(Collection entries)

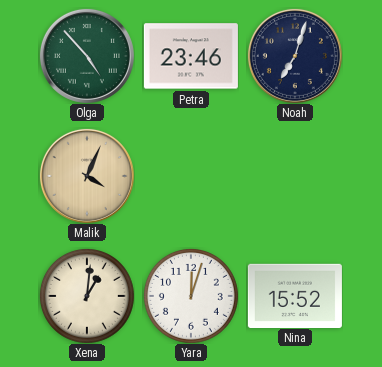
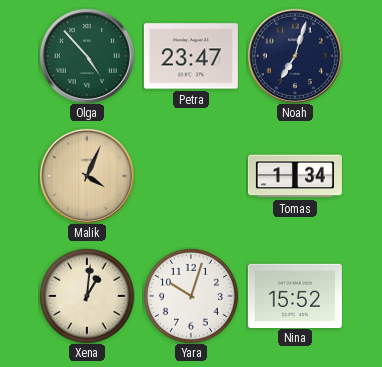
Petra: 23:46 -> 23:47
Tomas: none -> 1:34
Yara: 12:03 -> 10:03
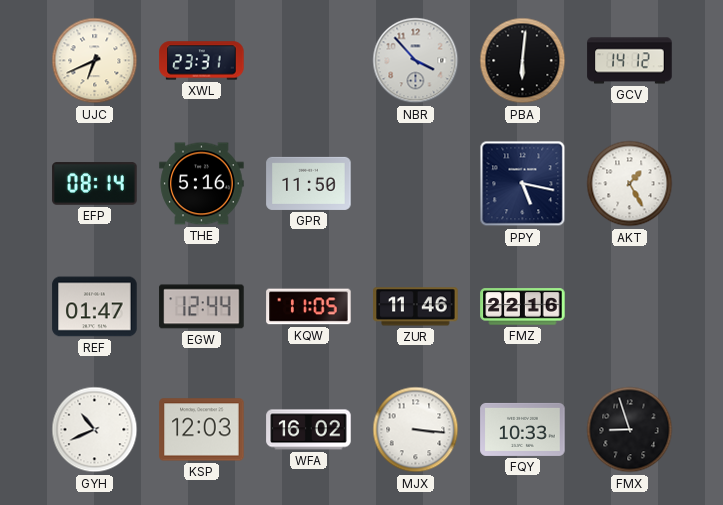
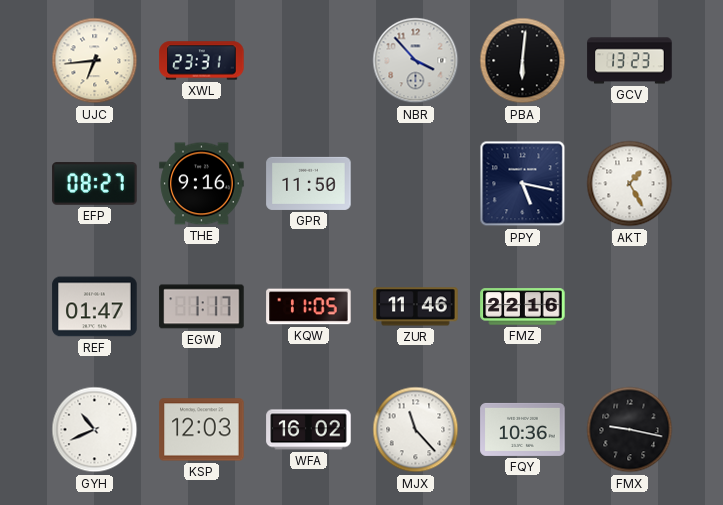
UJC: 6:41 -> 6:44
GCV: 14:12 -> 13:23
EFP: 08:14 -> 08:27
THE: 5:16 -> 9:16
EGW: 12:44 -> 1:17
MJX: 3:16 -> 11:23
FQY: 10:33 -> 10:36
FMX: 8:57 -> 9:17
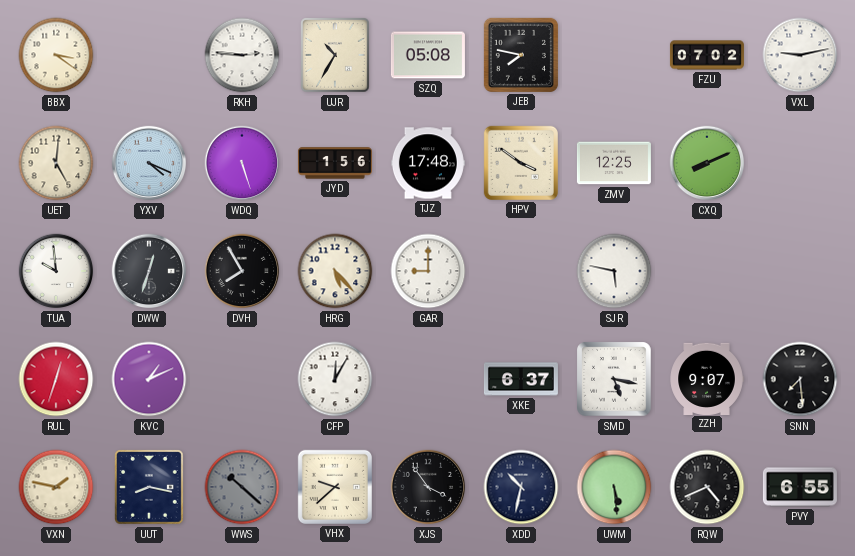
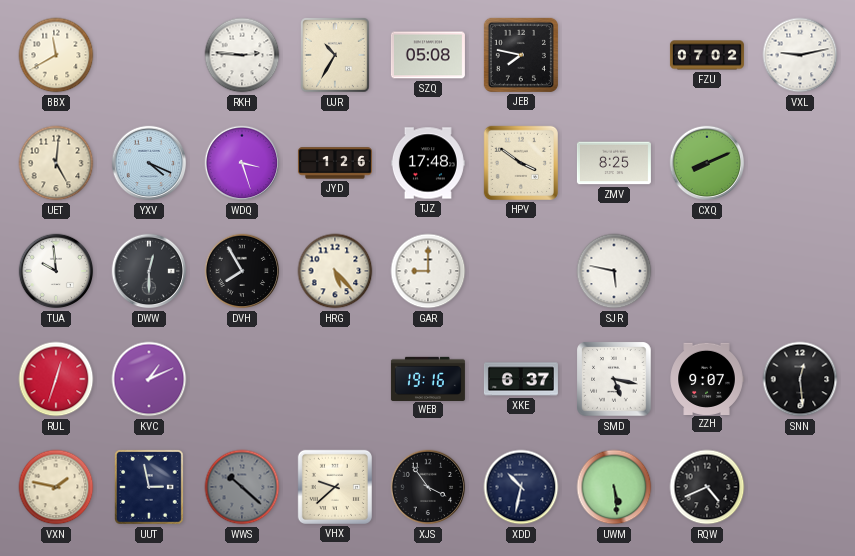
BBX: 3:21 -> 11:40
WDQ: 5:27 -> 3:27
JYD: 1:56 -> 1:26
ZMV: 12:25 -> 8:25
DWW: 12:33 -> 12:30
CFP: 12:05 -> none
WEB: none -> 19:16
SNN: 7:29 -> 12:29
UUT: 8:17 -> 2:58
PVY: 6:55 -> none
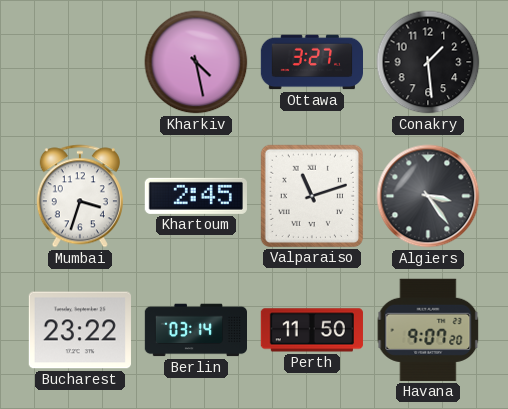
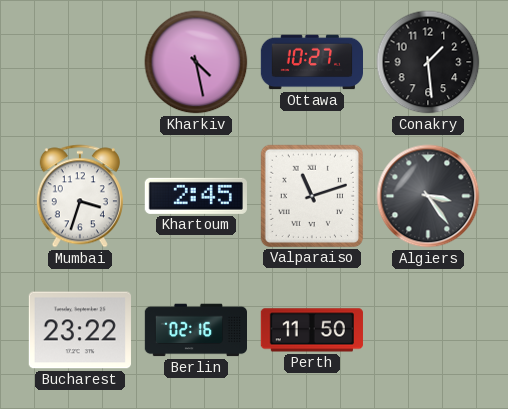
Ottawa: 3:27 -> 10:27
Berlin: 03:14 -> 02:16
Havana: 9:07 -> none
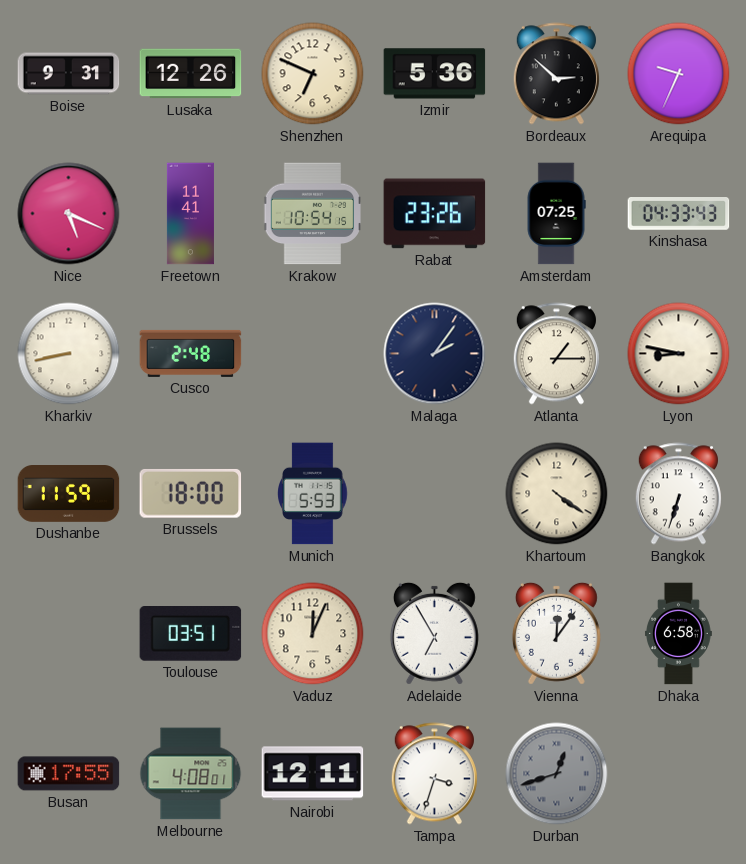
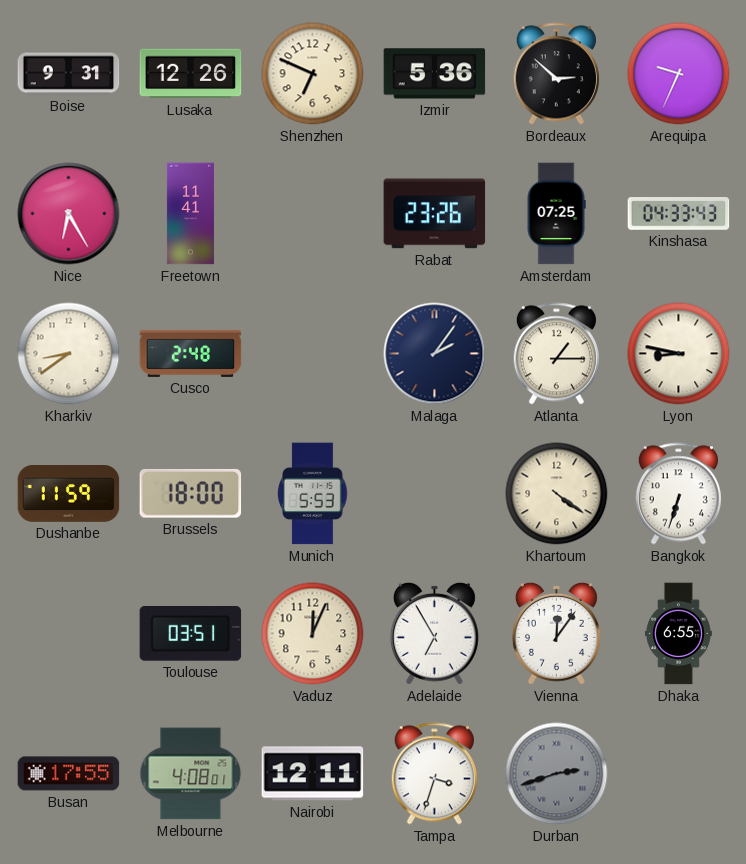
Nice: 5:19 -> 6:25
Krakow: 10:54 -> none
Kharkiv: 8:43 -> 8:39
Dhaka: 6:58 -> 6:55
Durban: 12:42 -> 2:42
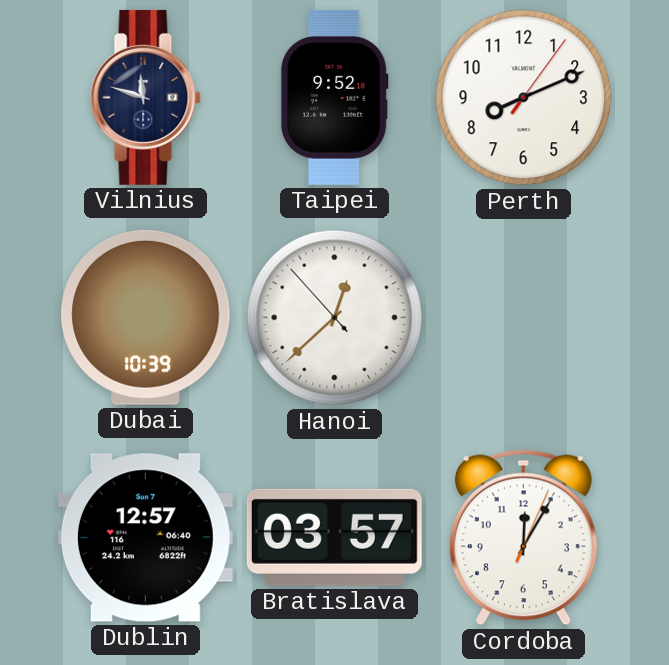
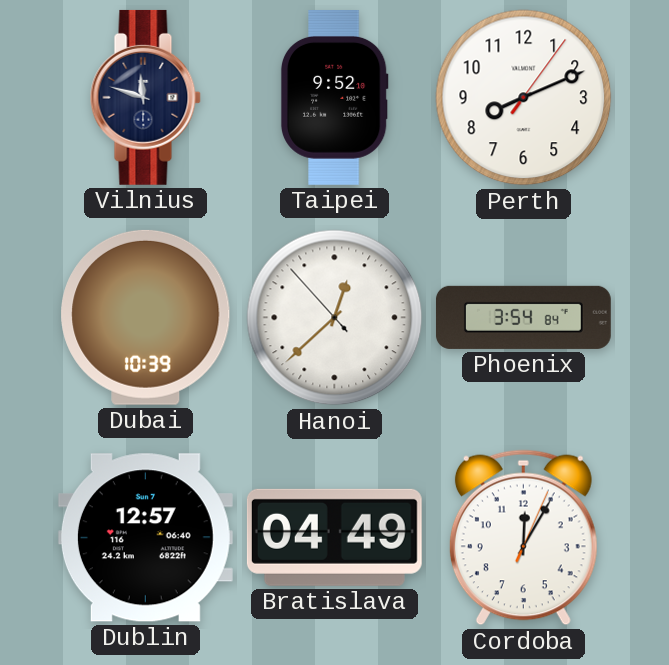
Phoenix: none -> 3:54
Bratislava: 03:57 -> 04:49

- THE PROBLEM
Copy every line of the rows above word for word, omitting the picture lines.

- EXPECTED OUTPUT
Petra: 23:46 -> 23:47
Tomas: none -> 1:34
Yara: 12:03 -> 10:03
UJC: 6:41 -> 6:44
GCV: 14:12 -> 13:23
EFP: 08:14 -> 08:27
THE: 5:16 -> 9:16
EGW: 12:44 -> 1:17
MJX: 3:16 -> 11:23
FQY: 10:33 -> 10:36
FMX: 8:57 -> 9:17
BBX: 3:21 -> 11:40
WDQ: 5:27 -> 3:27
JYD: 1:56 -> 1:26
ZMV: 12:25 -> 8:25
DWW: 12:33 -> 12:30
CFP: 12:05 -> none
WEB: none -> 19:16
SNN: 7:29 -> 12:29
UUT: 8:17 -> 2:58
PVY: 6:55 -> none
Ottawa: 3:27 -> 10:27
Berlin: 03:14 -> 02:16
Havana: 9:07 -> none
Nice: 5:19 -> 6:25
Krakow: 10:54 -> none
Kharkiv: 8:43 -> 8:39
Dhaka: 6:58 -> 6:55
Durban: 12:42 -> 2:42
Phoenix: none -> 3:54
Bratislava: 03:57 -> 04:49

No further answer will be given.